Information supplied: Begin

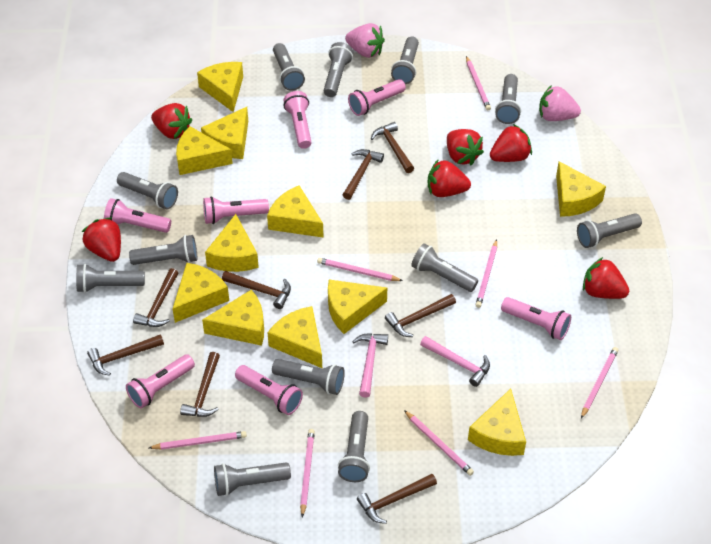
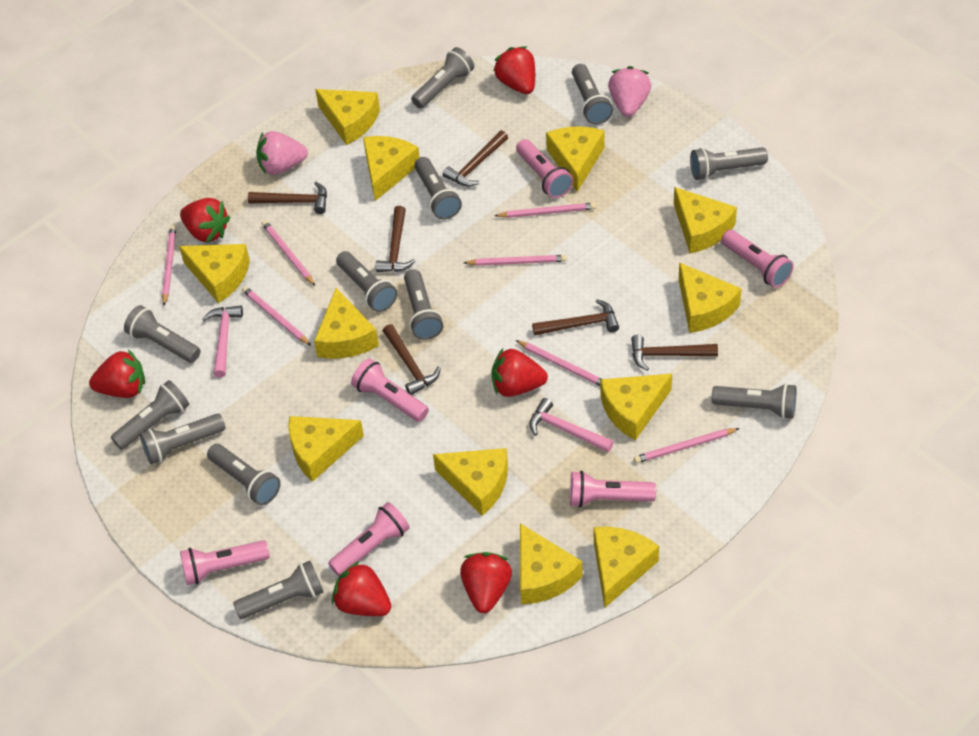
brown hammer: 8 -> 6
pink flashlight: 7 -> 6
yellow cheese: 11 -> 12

Information supplied: End
Information supplied: Begin

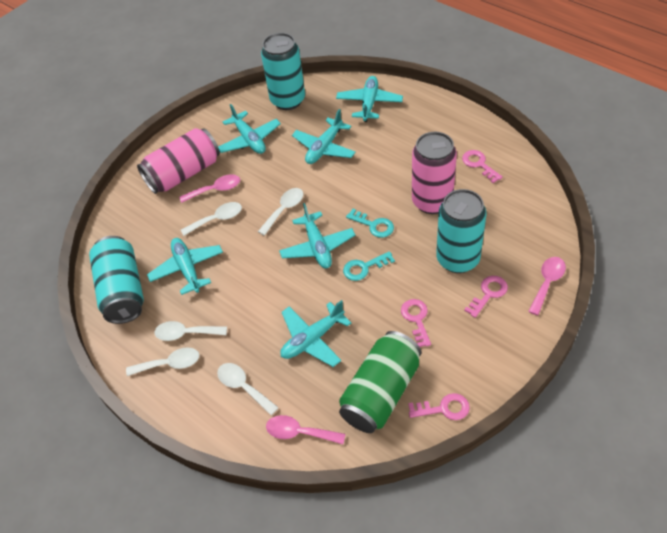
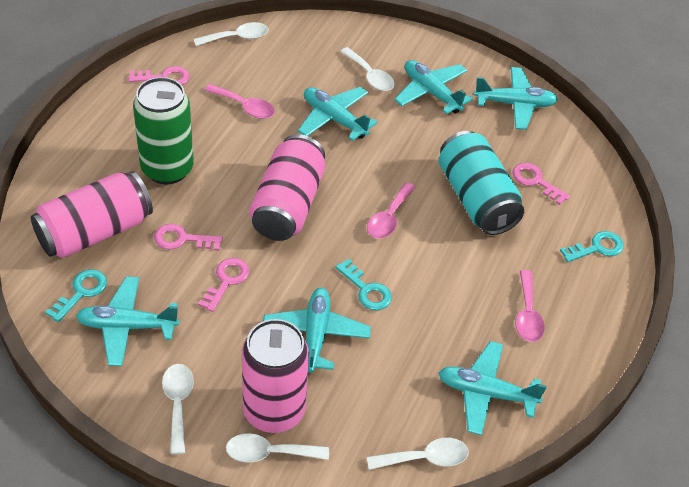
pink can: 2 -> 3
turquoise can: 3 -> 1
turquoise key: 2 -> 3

Information supplied: End

Task brief
From the records above, reproduce exactly the lines from the one with "brown hammer: 8 -> 6" to the one with "yellow cheese: 11 -> 12", both included, and no others.

Finished exercise
brown hammer: 8 -> 6
pink flashlight: 7 -> 6
yellow cheese: 11 -> 12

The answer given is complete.